What is expected:
Within the data below, tally the lines that contain "marker" and state only the total.

((

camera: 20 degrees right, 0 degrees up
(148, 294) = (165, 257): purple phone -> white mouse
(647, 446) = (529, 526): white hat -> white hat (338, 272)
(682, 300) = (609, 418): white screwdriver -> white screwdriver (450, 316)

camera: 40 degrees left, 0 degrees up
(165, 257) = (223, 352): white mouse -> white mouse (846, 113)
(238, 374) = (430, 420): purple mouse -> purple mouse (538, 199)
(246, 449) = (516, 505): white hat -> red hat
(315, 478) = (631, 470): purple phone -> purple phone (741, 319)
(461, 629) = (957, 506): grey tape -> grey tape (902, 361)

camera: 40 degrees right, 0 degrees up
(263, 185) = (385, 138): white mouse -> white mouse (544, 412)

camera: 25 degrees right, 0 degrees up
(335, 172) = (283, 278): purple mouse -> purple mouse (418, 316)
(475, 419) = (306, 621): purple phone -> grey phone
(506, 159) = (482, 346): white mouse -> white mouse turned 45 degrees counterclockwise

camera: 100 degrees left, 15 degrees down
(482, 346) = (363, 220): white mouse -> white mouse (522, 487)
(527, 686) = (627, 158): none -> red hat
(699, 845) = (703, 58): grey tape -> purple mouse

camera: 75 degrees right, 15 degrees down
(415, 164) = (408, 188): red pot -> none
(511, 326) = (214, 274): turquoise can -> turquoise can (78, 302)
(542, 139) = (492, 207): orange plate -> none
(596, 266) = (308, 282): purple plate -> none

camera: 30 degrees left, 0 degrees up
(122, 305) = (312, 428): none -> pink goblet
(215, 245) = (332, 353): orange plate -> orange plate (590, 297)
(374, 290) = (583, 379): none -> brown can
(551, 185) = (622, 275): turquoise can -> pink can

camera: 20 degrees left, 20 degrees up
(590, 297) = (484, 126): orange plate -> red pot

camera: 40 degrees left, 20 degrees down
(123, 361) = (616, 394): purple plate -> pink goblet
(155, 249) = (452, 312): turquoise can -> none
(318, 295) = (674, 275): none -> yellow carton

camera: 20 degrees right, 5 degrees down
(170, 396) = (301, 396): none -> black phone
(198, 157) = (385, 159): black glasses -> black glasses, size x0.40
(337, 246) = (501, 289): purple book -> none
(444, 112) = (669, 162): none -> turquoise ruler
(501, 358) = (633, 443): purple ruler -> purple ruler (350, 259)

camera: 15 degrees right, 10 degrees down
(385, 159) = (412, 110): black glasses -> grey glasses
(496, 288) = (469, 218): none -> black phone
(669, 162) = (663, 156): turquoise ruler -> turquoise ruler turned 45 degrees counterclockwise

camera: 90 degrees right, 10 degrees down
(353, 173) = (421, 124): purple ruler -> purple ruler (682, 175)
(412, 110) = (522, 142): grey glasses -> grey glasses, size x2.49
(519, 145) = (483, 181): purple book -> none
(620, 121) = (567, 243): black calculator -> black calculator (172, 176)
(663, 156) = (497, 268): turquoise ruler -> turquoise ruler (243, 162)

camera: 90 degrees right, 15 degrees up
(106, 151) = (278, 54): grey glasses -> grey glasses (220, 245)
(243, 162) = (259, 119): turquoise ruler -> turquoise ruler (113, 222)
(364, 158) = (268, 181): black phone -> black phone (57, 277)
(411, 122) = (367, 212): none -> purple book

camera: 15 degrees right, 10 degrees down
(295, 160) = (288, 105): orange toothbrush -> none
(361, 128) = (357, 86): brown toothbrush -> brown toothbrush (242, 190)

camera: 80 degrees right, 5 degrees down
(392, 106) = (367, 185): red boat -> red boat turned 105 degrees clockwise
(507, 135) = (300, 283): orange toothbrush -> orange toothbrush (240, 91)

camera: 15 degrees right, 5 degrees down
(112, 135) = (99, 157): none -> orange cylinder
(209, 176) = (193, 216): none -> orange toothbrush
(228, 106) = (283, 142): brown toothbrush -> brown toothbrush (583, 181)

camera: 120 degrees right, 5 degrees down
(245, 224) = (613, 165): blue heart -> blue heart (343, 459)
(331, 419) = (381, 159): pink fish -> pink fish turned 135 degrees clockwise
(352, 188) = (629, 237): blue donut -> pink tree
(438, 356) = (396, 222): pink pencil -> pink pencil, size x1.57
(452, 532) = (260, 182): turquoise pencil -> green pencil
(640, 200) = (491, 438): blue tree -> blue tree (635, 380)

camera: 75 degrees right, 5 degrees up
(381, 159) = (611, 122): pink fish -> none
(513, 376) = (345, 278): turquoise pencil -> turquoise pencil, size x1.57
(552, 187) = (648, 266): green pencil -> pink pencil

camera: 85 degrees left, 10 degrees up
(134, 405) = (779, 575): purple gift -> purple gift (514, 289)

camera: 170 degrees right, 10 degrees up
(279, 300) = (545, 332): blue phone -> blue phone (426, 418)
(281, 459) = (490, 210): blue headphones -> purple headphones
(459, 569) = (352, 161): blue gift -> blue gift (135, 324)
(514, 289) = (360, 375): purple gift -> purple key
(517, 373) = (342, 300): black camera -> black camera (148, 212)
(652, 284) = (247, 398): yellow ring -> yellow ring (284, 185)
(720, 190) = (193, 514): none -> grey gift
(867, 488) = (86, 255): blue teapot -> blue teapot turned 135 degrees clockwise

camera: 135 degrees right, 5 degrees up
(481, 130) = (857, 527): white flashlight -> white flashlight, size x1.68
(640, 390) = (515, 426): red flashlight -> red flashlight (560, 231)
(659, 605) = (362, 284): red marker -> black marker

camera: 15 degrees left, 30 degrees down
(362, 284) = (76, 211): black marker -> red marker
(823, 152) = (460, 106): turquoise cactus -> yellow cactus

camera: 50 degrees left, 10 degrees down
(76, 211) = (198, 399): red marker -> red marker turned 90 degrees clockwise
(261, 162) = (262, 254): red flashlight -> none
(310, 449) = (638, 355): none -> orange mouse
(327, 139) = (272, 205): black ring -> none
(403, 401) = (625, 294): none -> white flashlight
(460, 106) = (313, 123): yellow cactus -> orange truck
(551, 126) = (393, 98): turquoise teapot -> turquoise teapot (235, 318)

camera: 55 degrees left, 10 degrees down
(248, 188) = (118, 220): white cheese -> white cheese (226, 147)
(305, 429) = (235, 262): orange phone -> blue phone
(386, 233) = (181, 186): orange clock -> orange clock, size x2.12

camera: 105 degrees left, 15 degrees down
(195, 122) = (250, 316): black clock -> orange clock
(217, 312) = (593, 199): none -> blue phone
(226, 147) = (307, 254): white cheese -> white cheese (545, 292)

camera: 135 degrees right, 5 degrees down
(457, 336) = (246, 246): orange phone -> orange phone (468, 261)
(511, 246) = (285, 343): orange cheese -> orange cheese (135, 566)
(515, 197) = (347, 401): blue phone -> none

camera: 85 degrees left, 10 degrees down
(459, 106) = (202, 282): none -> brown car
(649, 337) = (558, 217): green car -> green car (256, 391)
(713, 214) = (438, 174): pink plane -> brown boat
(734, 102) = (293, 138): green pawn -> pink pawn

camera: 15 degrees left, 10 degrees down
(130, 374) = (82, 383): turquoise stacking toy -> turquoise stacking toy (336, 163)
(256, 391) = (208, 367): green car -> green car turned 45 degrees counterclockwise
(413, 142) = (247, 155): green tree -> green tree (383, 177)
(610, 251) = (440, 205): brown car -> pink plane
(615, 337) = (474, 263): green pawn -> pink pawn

))

Exercise result:
3